-- About this task --
What is needed is an exact copy of the lines from the one containing "RGB1 pin B: D6 -> D3" through the last line of the records, with no pictures.

-- Data in this exercise --
———

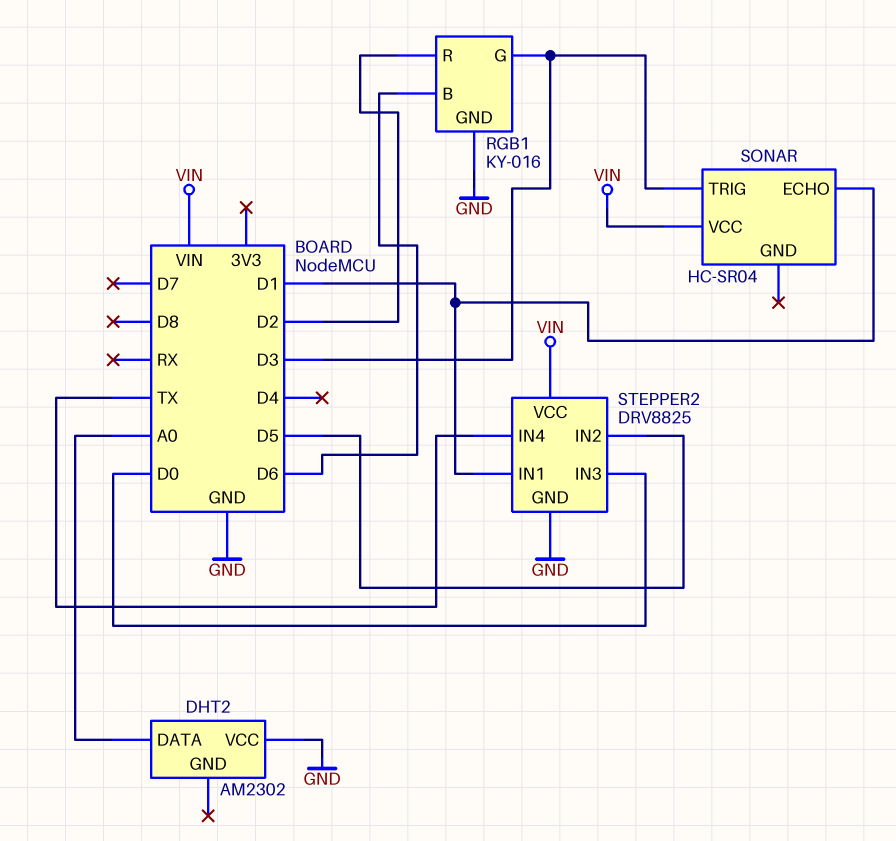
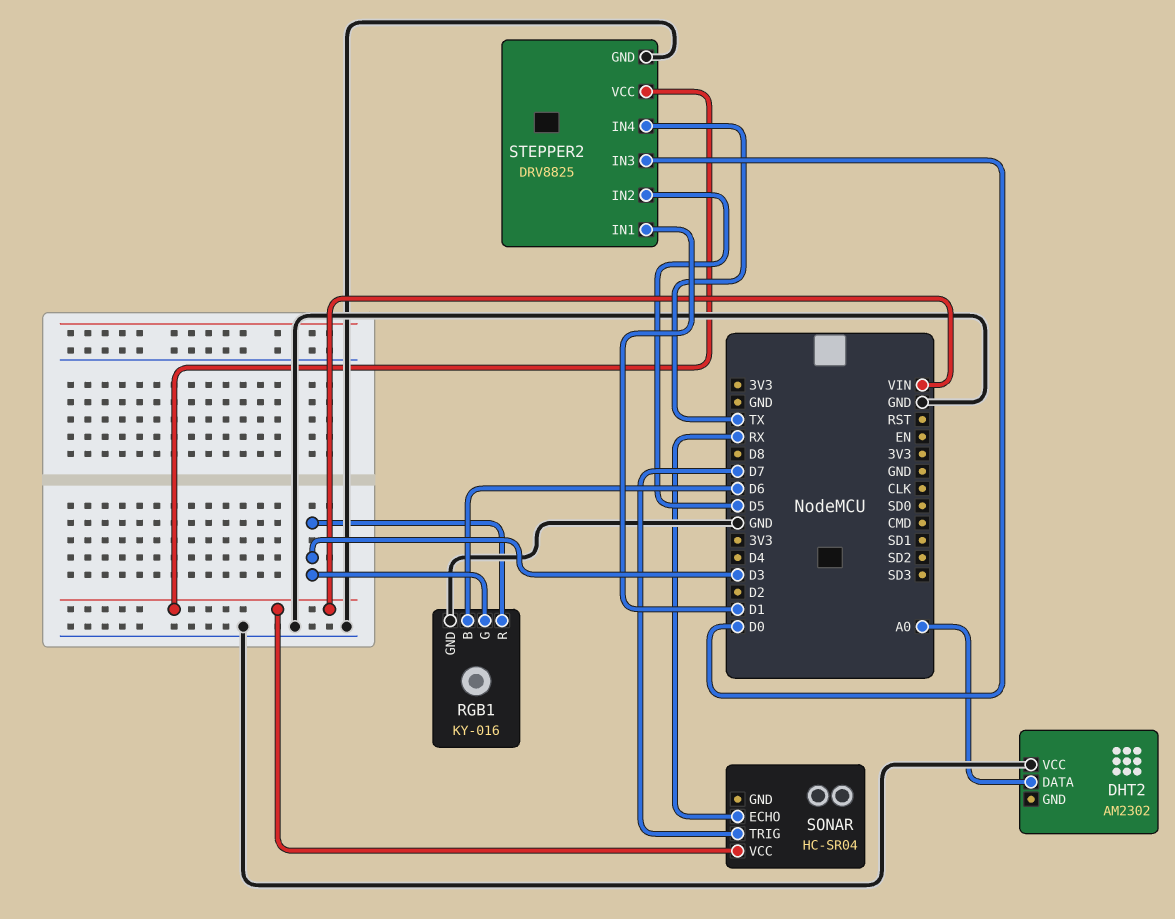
RGB1 pin R: D2 -> D3
SONAR pin ECHO: D1 -> RX
SONAR pin TRIG: D3 -> D7

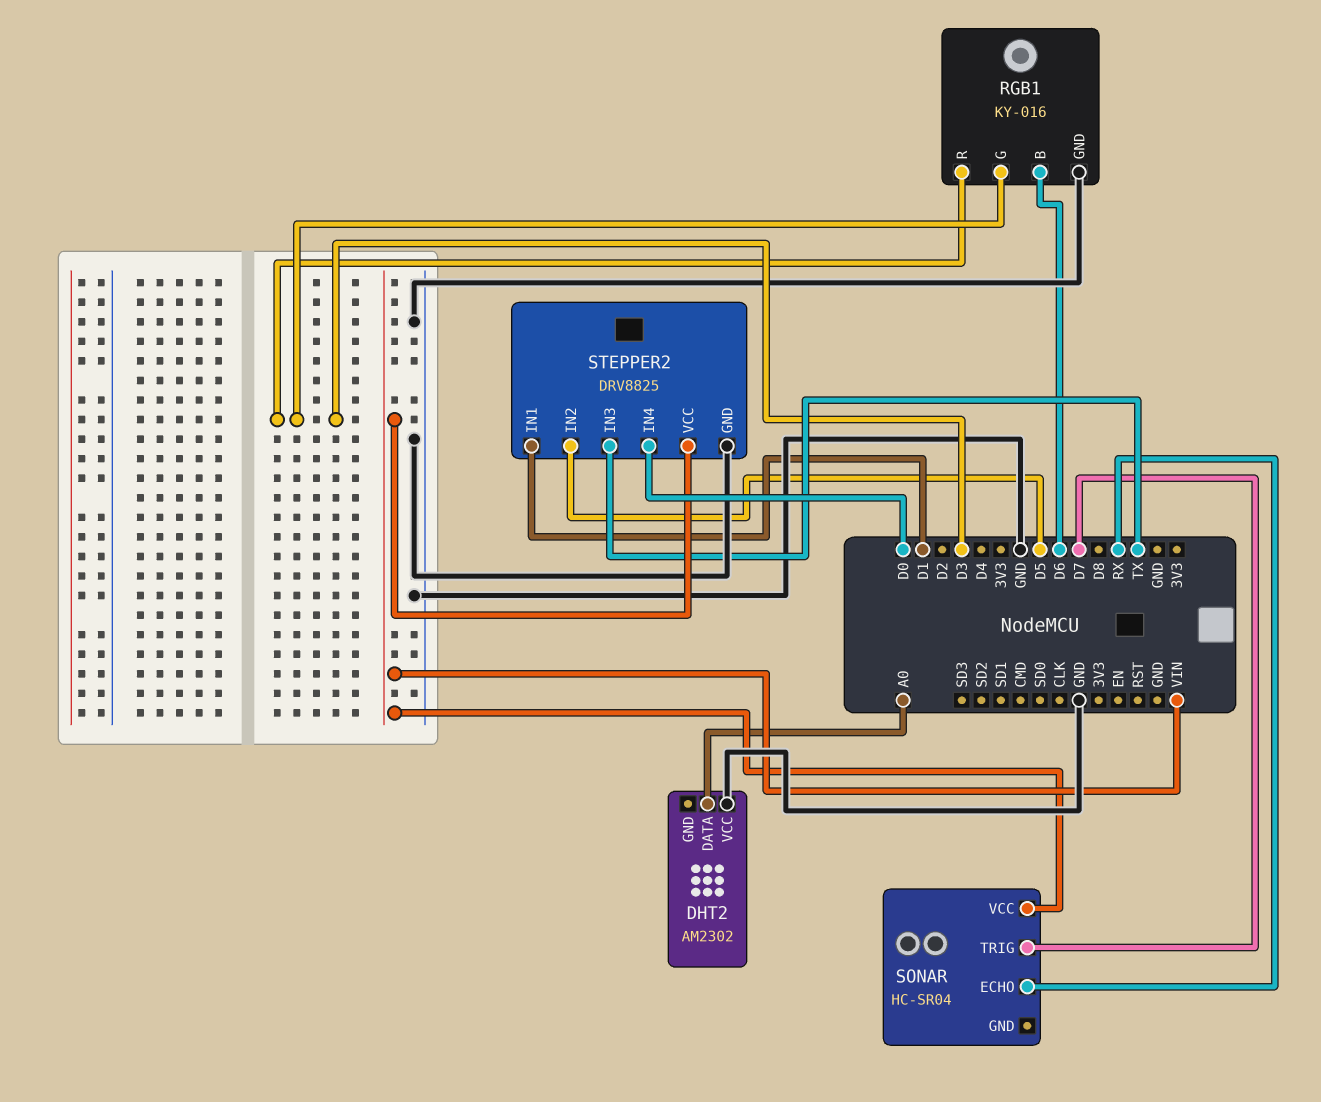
STEPPER2 pin IN3: D0 -> TX
STEPPER2 pin IN4: TX -> D0

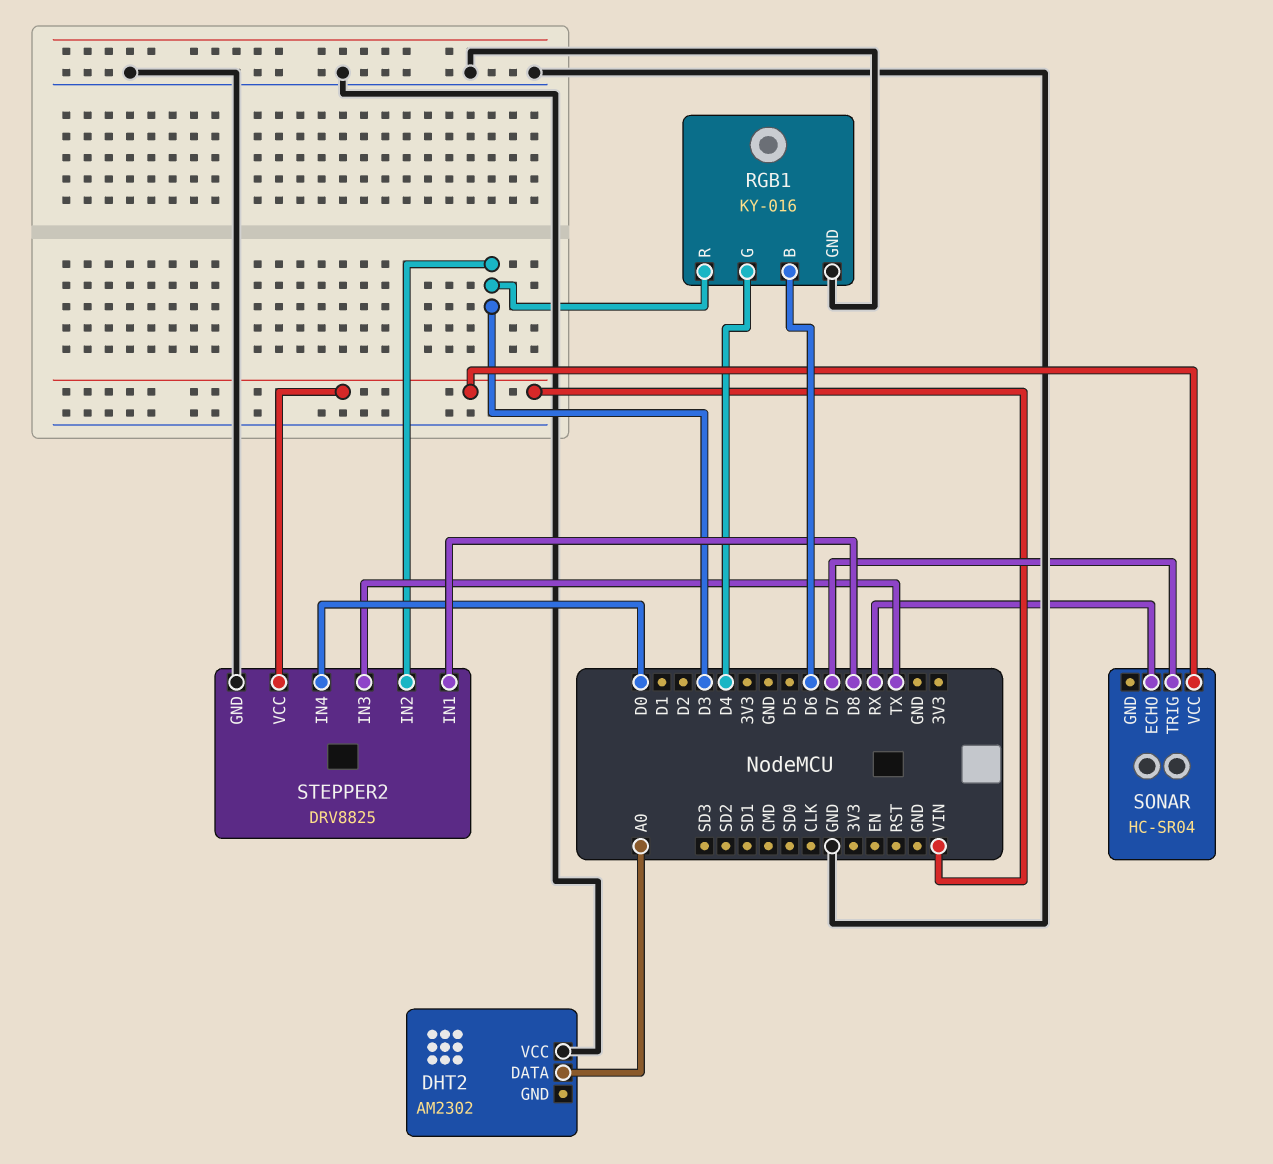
RGB1 pin G: D3 -> D4
STEPPER2 pin IN1: D1 -> D8
STEPPER2 pin IN2: D5 -> D3

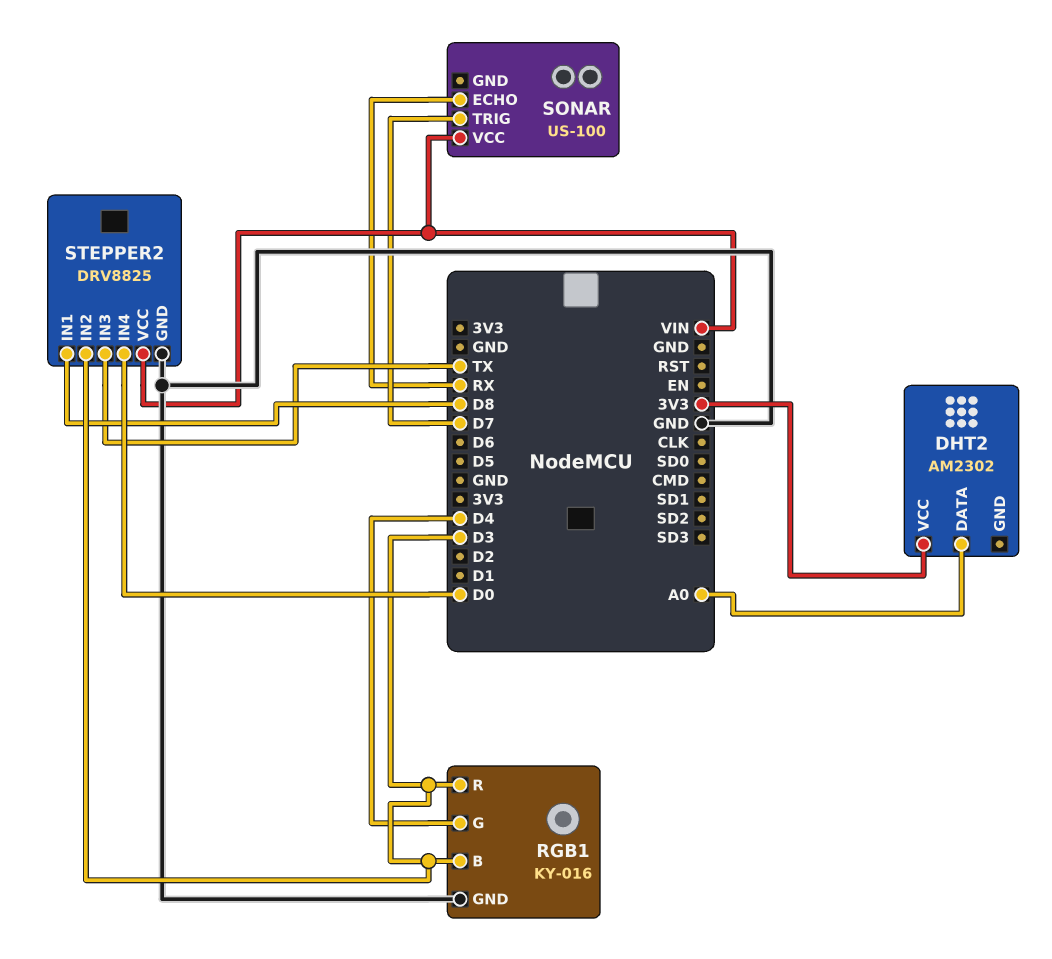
DHT2 pin VCC: GND -> 3V3
RGB1 pin B: D6 -> D3
SONAR: HC-SR04 -> US-100

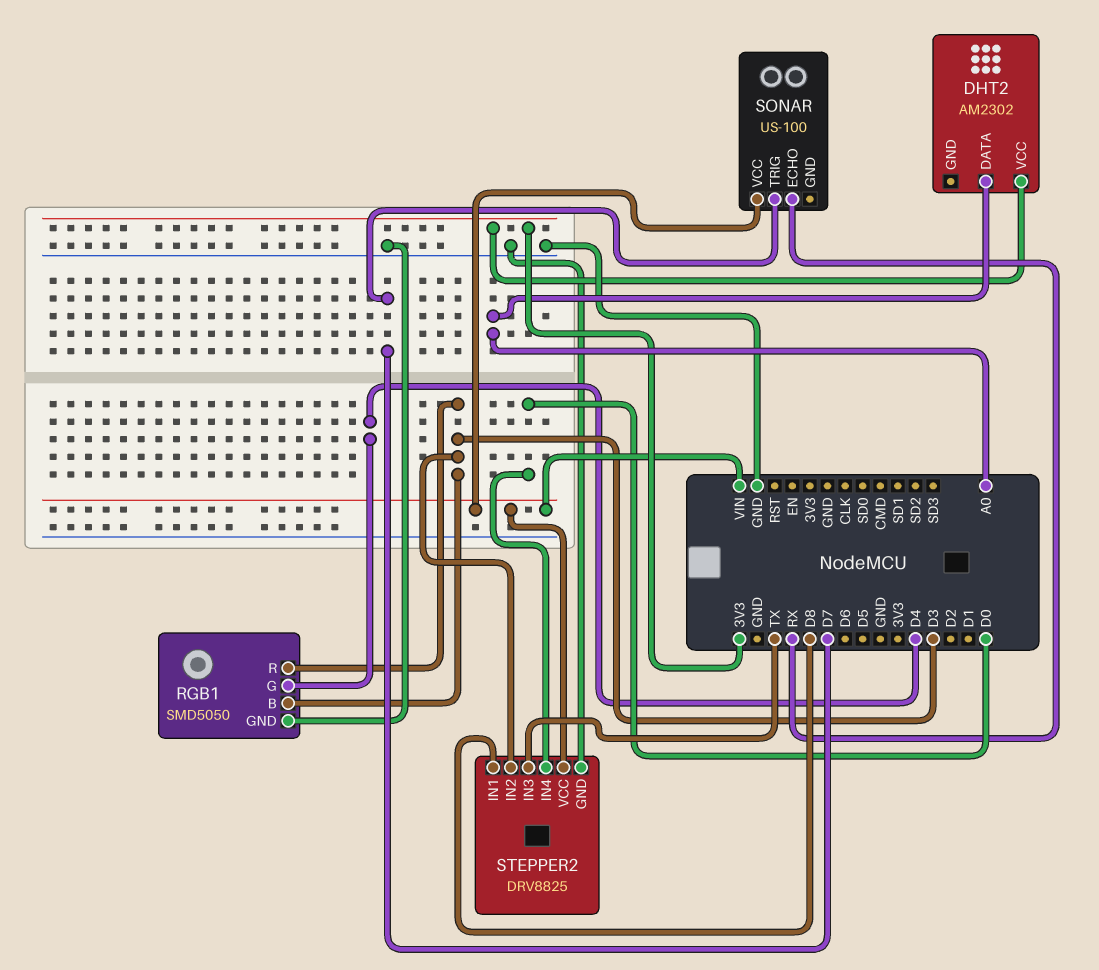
RGB1: KY-016 -> SMD5050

———

-- Expected answer --
RGB1 pin B: D6 -> D3
SONAR: HC-SR04 -> US-100

RGB1: KY-016 -> SMD5050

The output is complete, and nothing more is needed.